- _Your objective_
Restate the listing below word for word.

────────────────────────────────────────

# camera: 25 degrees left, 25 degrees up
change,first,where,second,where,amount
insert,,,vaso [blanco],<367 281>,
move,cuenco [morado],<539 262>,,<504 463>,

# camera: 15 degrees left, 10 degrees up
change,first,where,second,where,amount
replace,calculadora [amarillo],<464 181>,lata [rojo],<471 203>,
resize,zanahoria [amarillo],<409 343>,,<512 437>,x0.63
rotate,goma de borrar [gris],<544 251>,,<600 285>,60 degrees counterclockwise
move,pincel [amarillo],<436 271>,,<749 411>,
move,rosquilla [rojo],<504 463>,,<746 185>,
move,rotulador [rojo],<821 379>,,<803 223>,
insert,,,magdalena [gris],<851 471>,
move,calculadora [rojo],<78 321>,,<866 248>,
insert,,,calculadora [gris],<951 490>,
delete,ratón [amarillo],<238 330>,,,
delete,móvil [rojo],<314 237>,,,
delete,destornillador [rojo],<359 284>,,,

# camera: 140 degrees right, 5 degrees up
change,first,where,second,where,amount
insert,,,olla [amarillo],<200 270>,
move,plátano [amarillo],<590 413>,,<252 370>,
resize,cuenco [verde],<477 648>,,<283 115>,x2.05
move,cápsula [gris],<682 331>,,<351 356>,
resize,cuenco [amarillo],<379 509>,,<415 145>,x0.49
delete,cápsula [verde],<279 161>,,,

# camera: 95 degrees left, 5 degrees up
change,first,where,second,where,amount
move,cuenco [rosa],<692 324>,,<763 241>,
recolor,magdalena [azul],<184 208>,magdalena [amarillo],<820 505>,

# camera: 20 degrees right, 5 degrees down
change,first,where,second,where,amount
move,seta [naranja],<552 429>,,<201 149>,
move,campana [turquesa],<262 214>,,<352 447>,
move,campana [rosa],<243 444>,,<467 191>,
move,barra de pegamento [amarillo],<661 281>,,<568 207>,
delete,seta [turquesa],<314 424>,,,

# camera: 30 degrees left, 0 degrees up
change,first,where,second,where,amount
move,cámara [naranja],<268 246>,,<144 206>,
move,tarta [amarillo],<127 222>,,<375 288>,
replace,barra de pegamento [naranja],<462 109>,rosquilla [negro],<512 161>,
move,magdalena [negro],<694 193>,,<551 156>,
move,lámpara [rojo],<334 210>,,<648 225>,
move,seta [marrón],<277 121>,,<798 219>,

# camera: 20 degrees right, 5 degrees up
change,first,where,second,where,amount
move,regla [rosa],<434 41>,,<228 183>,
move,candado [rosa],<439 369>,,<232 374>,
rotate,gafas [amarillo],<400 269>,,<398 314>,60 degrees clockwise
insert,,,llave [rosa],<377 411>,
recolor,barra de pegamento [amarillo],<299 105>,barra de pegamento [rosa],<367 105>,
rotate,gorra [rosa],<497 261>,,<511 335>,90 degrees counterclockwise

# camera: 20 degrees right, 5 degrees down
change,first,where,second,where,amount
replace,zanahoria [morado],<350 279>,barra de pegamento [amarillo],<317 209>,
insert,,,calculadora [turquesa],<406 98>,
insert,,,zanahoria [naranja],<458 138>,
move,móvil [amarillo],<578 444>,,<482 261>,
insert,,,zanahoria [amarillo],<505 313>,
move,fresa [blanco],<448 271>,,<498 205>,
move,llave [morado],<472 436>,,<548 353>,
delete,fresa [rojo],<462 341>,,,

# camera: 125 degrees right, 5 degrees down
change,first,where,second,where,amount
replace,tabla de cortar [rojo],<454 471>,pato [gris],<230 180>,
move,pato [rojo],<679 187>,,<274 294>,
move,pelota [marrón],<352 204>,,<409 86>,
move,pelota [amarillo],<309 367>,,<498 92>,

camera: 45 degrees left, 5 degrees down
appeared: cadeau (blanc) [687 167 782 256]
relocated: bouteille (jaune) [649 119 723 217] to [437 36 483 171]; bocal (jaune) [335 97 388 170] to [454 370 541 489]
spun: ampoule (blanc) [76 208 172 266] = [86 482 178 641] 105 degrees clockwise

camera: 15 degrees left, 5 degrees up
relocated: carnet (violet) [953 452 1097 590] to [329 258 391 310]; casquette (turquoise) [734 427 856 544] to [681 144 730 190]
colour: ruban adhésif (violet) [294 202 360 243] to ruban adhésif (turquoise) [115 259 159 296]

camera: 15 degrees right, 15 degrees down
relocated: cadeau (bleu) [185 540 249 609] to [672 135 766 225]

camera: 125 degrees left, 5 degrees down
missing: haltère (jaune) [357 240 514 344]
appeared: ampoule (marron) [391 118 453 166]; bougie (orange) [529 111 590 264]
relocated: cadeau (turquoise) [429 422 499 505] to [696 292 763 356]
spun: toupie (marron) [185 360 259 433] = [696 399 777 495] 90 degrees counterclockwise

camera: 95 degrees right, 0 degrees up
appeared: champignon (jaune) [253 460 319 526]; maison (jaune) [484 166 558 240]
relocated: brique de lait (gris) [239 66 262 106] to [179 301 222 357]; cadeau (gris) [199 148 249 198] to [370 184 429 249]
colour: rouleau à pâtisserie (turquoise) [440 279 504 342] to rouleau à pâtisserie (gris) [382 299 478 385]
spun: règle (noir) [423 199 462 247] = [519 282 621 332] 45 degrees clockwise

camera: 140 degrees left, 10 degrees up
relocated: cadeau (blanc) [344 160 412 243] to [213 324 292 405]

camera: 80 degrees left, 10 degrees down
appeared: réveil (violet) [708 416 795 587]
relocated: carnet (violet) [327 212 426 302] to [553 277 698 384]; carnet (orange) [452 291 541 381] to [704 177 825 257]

────────────────────────────────────────

- _Expected answer_
# camera: 25 degrees left, 25 degrees up
change,first,where,second,where,amount
insert,,,vaso [blanco],<367 281>,
move,cuenco [morado],<539 262>,,<504 463>,

# camera: 15 degrees left, 10 degrees up
change,first,where,second,where,amount
replace,calculadora [amarillo],<464 181>,lata [rojo],<471 203>,
resize,zanahoria [amarillo],<409 343>,,<512 437>,x0.63
rotate,goma de borrar [gris],<544 251>,,<600 285>,60 degrees counterclockwise
move,pincel [amarillo],<436 271>,,<749 411>,
move,rosquilla [rojo],<504 463>,,<746 185>,
move,rotulador [rojo],<821 379>,,<803 223>,
insert,,,magdalena [gris],<851 471>,
move,calculadora [rojo],<78 321>,,<866 248>,
insert,,,calculadora [gris],<951 490>,
delete,ratón [amarillo],<238 330>,,,
delete,móvil [rojo],<314 237>,,,
delete,destornillador [rojo],<359 284>,,,

# camera: 140 degrees right, 5 degrees up
change,first,where,second,where,amount
insert,,,olla [amarillo],<200 270>,
move,plátano [amarillo],<590 413>,,<252 370>,
resize,cuenco [verde],<477 648>,,<283 115>,x2.05
move,cápsula [gris],<682 331>,,<351 356>,
resize,cuenco [amarillo],<379 509>,,<415 145>,x0.49
delete,cápsula [verde],<279 161>,,,

# camera: 95 degrees left, 5 degrees up
change,first,where,second,where,amount
move,cuenco [rosa],<692 324>,,<763 241>,
recolor,magdalena [azul],<184 208>,magdalena [amarillo],<820 505>,

# camera: 20 degrees right, 5 degrees down
change,first,where,second,where,amount
move,seta [naranja],<552 429>,,<201 149>,
move,campana [turquesa],<262 214>,,<352 447>,
move,campana [rosa],<243 444>,,<467 191>,
move,barra de pegamento [amarillo],<661 281>,,<568 207>,
delete,seta [turquesa],<314 424>,,,

# camera: 30 degrees left, 0 degrees up
change,first,where,second,where,amount
move,cámara [naranja],<268 246>,,<144 206>,
move,tarta [amarillo],<127 222>,,<375 288>,
replace,barra de pegamento [naranja],<462 109>,rosquilla [negro],<512 161>,
move,magdalena [negro],<694 193>,,<551 156>,
move,lámpara [rojo],<334 210>,,<648 225>,
move,seta [marrón],<277 121>,,<798 219>,

# camera: 20 degrees right, 5 degrees up
change,first,where,second,where,amount
move,regla [rosa],<434 41>,,<228 183>,
move,candado [rosa],<439 369>,,<232 374>,
rotate,gafas [amarillo],<400 269>,,<398 314>,60 degrees clockwise
insert,,,llave [rosa],<377 411>,
recolor,barra de pegamento [amarillo],<299 105>,barra de pegamento [rosa],<367 105>,
rotate,gorra [rosa],<497 261>,,<511 335>,90 degrees counterclockwise

# camera: 20 degrees right, 5 degrees down
change,first,where,second,where,amount
replace,zanahoria [morado],<350 279>,barra de pegamento [amarillo],<317 209>,
insert,,,calculadora [turquesa],<406 98>,
insert,,,zanahoria [naranja],<458 138>,
move,móvil [amarillo],<578 444>,,<482 261>,
insert,,,zanahoria [amarillo],<505 313>,
move,fresa [blanco],<448 271>,,<498 205>,
move,llave [morado],<472 436>,,<548 353>,
delete,fresa [rojo],<462 341>,,,

# camera: 125 degrees right, 5 degrees down
change,first,where,second,where,amount
replace,tabla de cortar [rojo],<454 471>,pato [gris],<230 180>,
move,pato [rojo],<679 187>,,<274 294>,
move,pelota [marrón],<352 204>,,<409 86>,
move,pelota [amarillo],<309 367>,,<498 92>,

camera: 45 degrees left, 5 degrees down
appeared: cadeau (blanc) [687 167 782 256]
relocated: bouteille (jaune) [649 119 723 217] to [437 36 483 171]; bocal (jaune) [335 97 388 170] to [454 370 541 489]
spun: ampoule (blanc) [76 208 172 266] = [86 482 178 641] 105 degrees clockwise

camera: 15 degrees left, 5 degrees up
relocated: carnet (violet) [953 452 1097 590] to [329 258 391 310]; casquette (turquoise) [734 427 856 544] to [681 144 730 190]
colour: ruban adhésif (violet) [294 202 360 243] to ruban adhésif (turquoise) [115 259 159 296]

camera: 15 degrees right, 15 degrees down
relocated: cadeau (bleu) [185 540 249 609] to [672 135 766 225]

camera: 125 degrees left, 5 degrees down
missing: haltère (jaune) [357 240 514 344]
appeared: ampoule (marron) [391 118 453 166]; bougie (orange) [529 111 590 264]
relocated: cadeau (turquoise) [429 422 499 505] to [696 292 763 356]
spun: toupie (marron) [185 360 259 433] = [696 399 777 495] 90 degrees counterclockwise

camera: 95 degrees right, 0 degrees up
appeared: champignon (jaune) [253 460 319 526]; maison (jaune) [484 166 558 240]
relocated: brique de lait (gris) [239 66 262 106] to [179 301 222 357]; cadeau (gris) [199 148 249 198] to [370 184 429 249]
colour: rouleau à pâtisserie (turquoise) [440 279 504 342] to rouleau à pâtisserie (gris) [382 299 478 385]
spun: règle (noir) [423 199 462 247] = [519 282 621 332] 45 degrees clockwise

camera: 140 degrees left, 10 degrees up
relocated: cadeau (blanc) [344 160 412 243] to [213 324 292 405]

camera: 80 degrees left, 10 degrees down
appeared: réveil (violet) [708 416 795 587]
relocated: carnet (violet) [327 212 426 302] to [553 277 698 384]; carnet (orange) [452 291 541 381] to [704 177 825 257]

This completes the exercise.